Try it —
Your task is to repeat the entries underneath exactly, minus the pictures.
+ + + + +
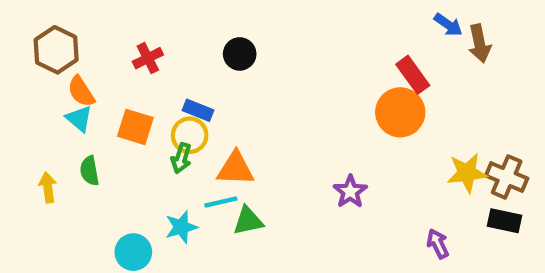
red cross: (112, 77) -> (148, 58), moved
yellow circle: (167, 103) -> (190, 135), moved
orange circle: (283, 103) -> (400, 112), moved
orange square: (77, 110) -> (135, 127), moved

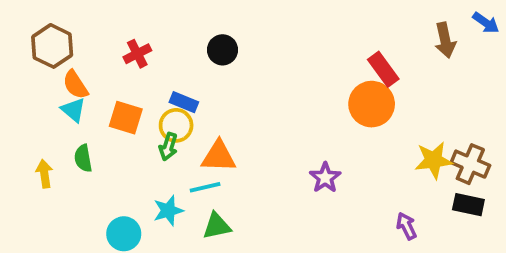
blue arrow: (448, 25) -> (486, 23), moved
green triangle: (248, 221) -> (217, 226), moved

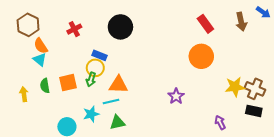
black circle: (223, 50) -> (120, 27), size x1.5
red rectangle: (383, 69) -> (205, 24), moved
orange square: (126, 118) -> (68, 83), moved, turned -30

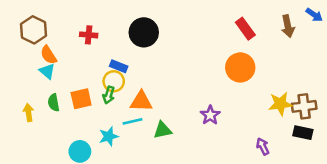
red cross: (74, 29) -> (89, 35), turned 32
brown cross: (255, 89) -> (304, 106), turned -30
green triangle: (117, 122) -> (163, 130), moved

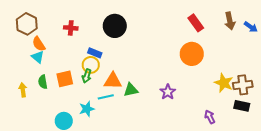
blue arrow: (314, 15) -> (251, 27), moved
yellow star: (280, 104) -> (224, 83), turned 30
green triangle: (163, 130) -> (131, 90), moved

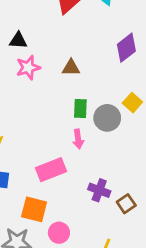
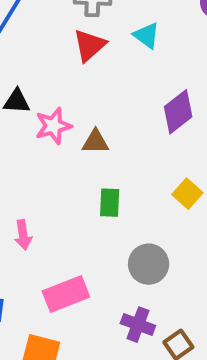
pink star: (28, 67) -> (53, 126), moved
gray circle: (107, 118) -> (149, 264), moved
pink arrow: (78, 139) -> (23, 235), moved

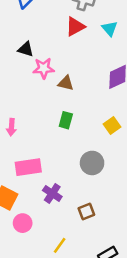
gray circle: (149, 264) -> (92, 163), moved
purple cross: (138, 325) -> (52, 193), moved

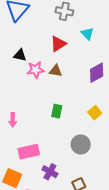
red triangle: (75, 27) -> (58, 44), moved
brown triangle: (66, 83) -> (56, 71), moved

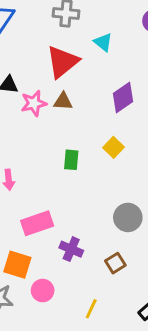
red triangle: (58, 44) -> (62, 62), size x1.4
yellow square: (95, 113) -> (114, 147), moved
gray circle: (81, 144) -> (128, 217), moved

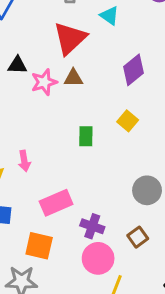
pink circle: (43, 291) -> (98, 258), moved, size x1.4

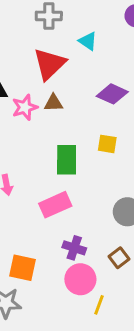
purple diamond: (134, 70) -> (112, 94), turned 64
yellow square: (128, 121) -> (107, 144), turned -30
green rectangle: (86, 136) -> (67, 160), size x1.5
pink rectangle: (56, 203) -> (55, 205), moved

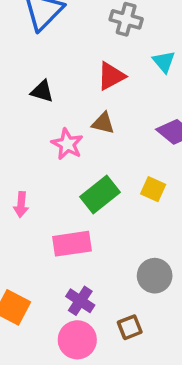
red triangle: (49, 64) -> (111, 76), size x0.7
pink star: (25, 107) -> (67, 144), moved, turned 30
green rectangle: (67, 160) -> (100, 195), turned 36

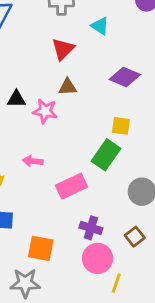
black triangle: (42, 91) -> (16, 99), moved
green rectangle: (100, 195) -> (106, 155), moved
pink arrow: (21, 205) -> (33, 161), moved, turned 108

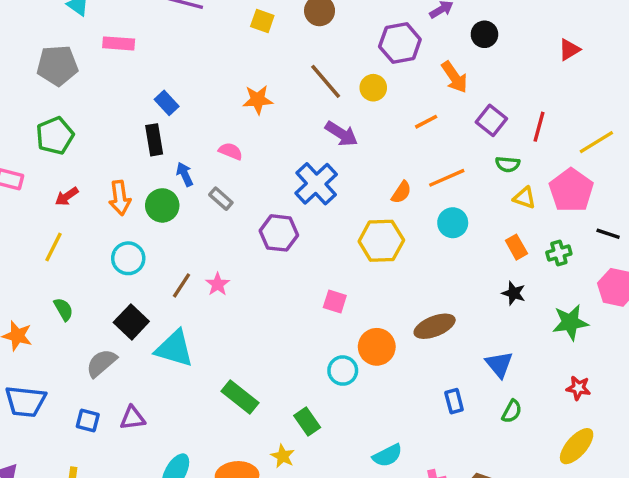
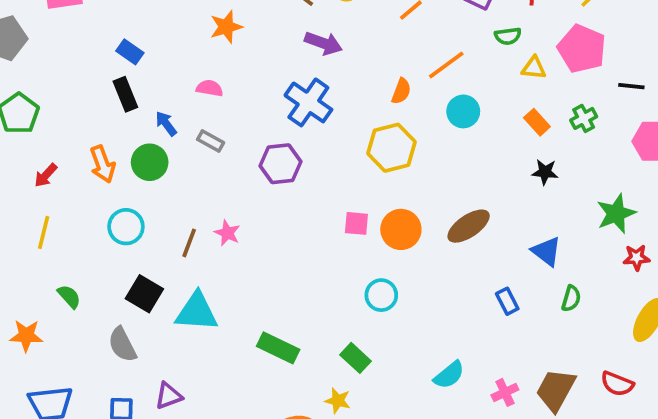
green star: (570, 322) -> (616, 214), moved
orange circle: (377, 347) -> (401, 229), moved
gray semicircle: (101, 363) -> (122, 345), turned -64

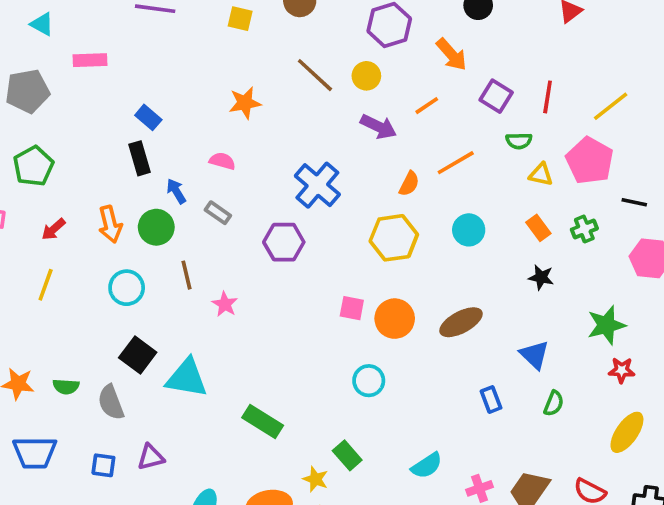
purple arrow: (323, 43) -> (378, 127), moved
cyan circle: (463, 111) -> (469, 230), moved
brown line: (189, 243) -> (186, 275), moved, turned -40
green semicircle: (69, 296) -> (66, 387), moved, turned 130
green rectangle: (355, 358) -> (347, 455), moved

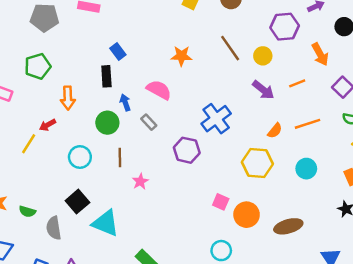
pink semicircle: (222, 161) -> (159, 90), size x1.5
orange arrow: (110, 224) -> (68, 98), moved
red arrow: (53, 229) -> (48, 125), moved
+ + + + +
Response —
red cross: (112, 77) -> (148, 58), moved
yellow circle: (167, 103) -> (190, 135), moved
orange circle: (283, 103) -> (400, 112), moved
orange square: (77, 110) -> (135, 127), moved

blue arrow: (448, 25) -> (486, 23), moved
green triangle: (248, 221) -> (217, 226), moved

black circle: (223, 50) -> (120, 27), size x1.5
red rectangle: (383, 69) -> (205, 24), moved
orange square: (126, 118) -> (68, 83), moved, turned -30

red cross: (74, 29) -> (89, 35), turned 32
brown cross: (255, 89) -> (304, 106), turned -30
green triangle: (117, 122) -> (163, 130), moved

blue arrow: (314, 15) -> (251, 27), moved
yellow star: (280, 104) -> (224, 83), turned 30
green triangle: (163, 130) -> (131, 90), moved

pink star: (28, 67) -> (53, 126), moved
gray circle: (107, 118) -> (149, 264), moved
pink arrow: (78, 139) -> (23, 235), moved

gray circle: (149, 264) -> (92, 163), moved
purple cross: (138, 325) -> (52, 193), moved

red triangle: (75, 27) -> (58, 44), moved
brown triangle: (66, 83) -> (56, 71), moved

red triangle: (58, 44) -> (62, 62), size x1.4
yellow square: (95, 113) -> (114, 147), moved
gray circle: (81, 144) -> (128, 217), moved

pink circle: (43, 291) -> (98, 258), moved, size x1.4

purple diamond: (134, 70) -> (112, 94), turned 64
yellow square: (128, 121) -> (107, 144), turned -30
green rectangle: (86, 136) -> (67, 160), size x1.5
pink rectangle: (56, 203) -> (55, 205), moved

red triangle: (49, 64) -> (111, 76), size x0.7
pink star: (25, 107) -> (67, 144), moved, turned 30
green rectangle: (67, 160) -> (100, 195), turned 36

black triangle: (42, 91) -> (16, 99), moved
green rectangle: (100, 195) -> (106, 155), moved
pink arrow: (21, 205) -> (33, 161), moved, turned 108

green star: (570, 322) -> (616, 214), moved
orange circle: (377, 347) -> (401, 229), moved
gray semicircle: (101, 363) -> (122, 345), turned -64

purple arrow: (323, 43) -> (378, 127), moved
cyan circle: (463, 111) -> (469, 230), moved
brown line: (189, 243) -> (186, 275), moved, turned -40
green semicircle: (69, 296) -> (66, 387), moved, turned 130
green rectangle: (355, 358) -> (347, 455), moved

pink semicircle: (222, 161) -> (159, 90), size x1.5
orange arrow: (110, 224) -> (68, 98), moved
red arrow: (53, 229) -> (48, 125), moved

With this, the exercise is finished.